::: SUPPLIED DATA :::

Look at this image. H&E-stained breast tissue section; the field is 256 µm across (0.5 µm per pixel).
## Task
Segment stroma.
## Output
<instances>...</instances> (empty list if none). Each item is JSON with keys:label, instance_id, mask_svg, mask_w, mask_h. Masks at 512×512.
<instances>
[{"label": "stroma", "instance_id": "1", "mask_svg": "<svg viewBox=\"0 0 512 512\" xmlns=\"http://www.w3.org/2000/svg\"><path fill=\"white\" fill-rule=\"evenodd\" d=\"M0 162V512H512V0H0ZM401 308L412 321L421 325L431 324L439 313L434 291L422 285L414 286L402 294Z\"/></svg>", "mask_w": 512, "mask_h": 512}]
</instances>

:::

YOUR TASK →
Take the lines above from the one holding "<instances>...</instances> (empty list" to the last and output them exactly.

RESULT OF THE EXERCISE →
<instances>...</instances> (empty list if none). Each item is JSON with keys:label, instance_id, mask_svg, mask_w, mask_h. Masks at 512×512.
<instances>
[{"label": "stroma", "instance_id": "1", "mask_svg": "<svg viewBox=\"0 0 512 512\" xmlns=\"http://www.w3.org/2000/svg\"><path fill=\"white\" fill-rule=\"evenodd\" d=\"M0 162V512H512V0H0ZM401 308L412 321L421 325L431 324L439 313L434 291L422 285L414 286L402 294Z\"/></svg>", "mask_w": 512, "mask_h": 512}]
</instances>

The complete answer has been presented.